= THE PROBLEM =
Once the line with "purple square: (69, 41) -> (94, 26), moved" is found in the entries below, print it and each following line exactly, stopping after the line with "white hexagon: (218, 47)"; print nothing else.

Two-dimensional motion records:
= = =
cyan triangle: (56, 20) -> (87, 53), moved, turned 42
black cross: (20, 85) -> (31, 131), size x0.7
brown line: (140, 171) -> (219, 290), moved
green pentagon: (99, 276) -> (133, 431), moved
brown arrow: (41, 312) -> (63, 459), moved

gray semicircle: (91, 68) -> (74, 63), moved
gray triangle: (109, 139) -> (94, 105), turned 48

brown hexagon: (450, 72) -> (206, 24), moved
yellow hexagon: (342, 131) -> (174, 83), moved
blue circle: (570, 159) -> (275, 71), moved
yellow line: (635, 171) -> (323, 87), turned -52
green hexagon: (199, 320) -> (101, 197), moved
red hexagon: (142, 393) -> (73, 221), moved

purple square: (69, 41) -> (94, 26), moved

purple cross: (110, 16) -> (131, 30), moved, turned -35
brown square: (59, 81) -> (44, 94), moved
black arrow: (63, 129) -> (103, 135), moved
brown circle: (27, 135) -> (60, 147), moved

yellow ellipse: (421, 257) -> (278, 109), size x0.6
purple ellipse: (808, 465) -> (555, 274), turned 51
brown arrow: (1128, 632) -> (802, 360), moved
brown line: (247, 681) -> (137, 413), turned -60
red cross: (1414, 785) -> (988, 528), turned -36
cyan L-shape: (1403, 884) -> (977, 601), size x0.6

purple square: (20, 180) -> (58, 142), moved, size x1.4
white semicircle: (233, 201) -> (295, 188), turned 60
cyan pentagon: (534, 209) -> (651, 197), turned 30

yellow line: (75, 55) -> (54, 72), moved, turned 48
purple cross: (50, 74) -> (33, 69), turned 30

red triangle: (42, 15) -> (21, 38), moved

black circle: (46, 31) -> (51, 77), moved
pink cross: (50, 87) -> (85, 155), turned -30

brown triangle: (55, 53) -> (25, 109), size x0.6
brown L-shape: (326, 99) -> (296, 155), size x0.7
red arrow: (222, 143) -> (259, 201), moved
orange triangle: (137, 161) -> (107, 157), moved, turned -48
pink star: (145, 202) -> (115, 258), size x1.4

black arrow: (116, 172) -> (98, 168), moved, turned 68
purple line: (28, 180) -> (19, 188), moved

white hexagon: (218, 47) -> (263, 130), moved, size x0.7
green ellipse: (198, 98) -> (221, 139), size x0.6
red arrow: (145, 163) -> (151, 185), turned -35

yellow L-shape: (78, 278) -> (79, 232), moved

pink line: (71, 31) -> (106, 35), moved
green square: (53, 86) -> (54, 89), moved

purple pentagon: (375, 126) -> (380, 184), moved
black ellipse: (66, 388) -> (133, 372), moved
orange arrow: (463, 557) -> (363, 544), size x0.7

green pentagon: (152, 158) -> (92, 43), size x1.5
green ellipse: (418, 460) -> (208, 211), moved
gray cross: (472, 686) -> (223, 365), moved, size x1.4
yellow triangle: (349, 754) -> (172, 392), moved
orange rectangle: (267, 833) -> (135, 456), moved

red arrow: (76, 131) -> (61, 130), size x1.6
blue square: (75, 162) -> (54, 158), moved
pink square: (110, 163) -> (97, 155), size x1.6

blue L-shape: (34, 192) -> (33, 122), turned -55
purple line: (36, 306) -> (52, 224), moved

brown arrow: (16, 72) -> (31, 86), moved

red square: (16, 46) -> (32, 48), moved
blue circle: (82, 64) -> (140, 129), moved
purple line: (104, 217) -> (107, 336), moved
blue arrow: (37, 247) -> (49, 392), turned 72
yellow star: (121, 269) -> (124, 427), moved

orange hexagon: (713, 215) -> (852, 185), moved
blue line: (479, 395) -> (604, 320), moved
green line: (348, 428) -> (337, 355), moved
= = =
= RESULT =
purple square: (69, 41) -> (94, 26), moved

purple cross: (110, 16) -> (131, 30), moved, turned -35
brown square: (59, 81) -> (44, 94), moved
black arrow: (63, 129) -> (103, 135), moved
brown circle: (27, 135) -> (60, 147), moved

yellow ellipse: (421, 257) -> (278, 109), size x0.6
purple ellipse: (808, 465) -> (555, 274), turned 51
brown arrow: (1128, 632) -> (802, 360), moved
brown line: (247, 681) -> (137, 413), turned -60
red cross: (1414, 785) -> (988, 528), turned -36
cyan L-shape: (1403, 884) -> (977, 601), size x0.6

purple square: (20, 180) -> (58, 142), moved, size x1.4
white semicircle: (233, 201) -> (295, 188), turned 60
cyan pentagon: (534, 209) -> (651, 197), turned 30

yellow line: (75, 55) -> (54, 72), moved, turned 48
purple cross: (50, 74) -> (33, 69), turned 30

red triangle: (42, 15) -> (21, 38), moved

black circle: (46, 31) -> (51, 77), moved
pink cross: (50, 87) -> (85, 155), turned -30

brown triangle: (55, 53) -> (25, 109), size x0.6
brown L-shape: (326, 99) -> (296, 155), size x0.7
red arrow: (222, 143) -> (259, 201), moved
orange triangle: (137, 161) -> (107, 157), moved, turned -48
pink star: (145, 202) -> (115, 258), size x1.4

black arrow: (116, 172) -> (98, 168), moved, turned 68
purple line: (28, 180) -> (19, 188), moved

white hexagon: (218, 47) -> (263, 130), moved, size x0.7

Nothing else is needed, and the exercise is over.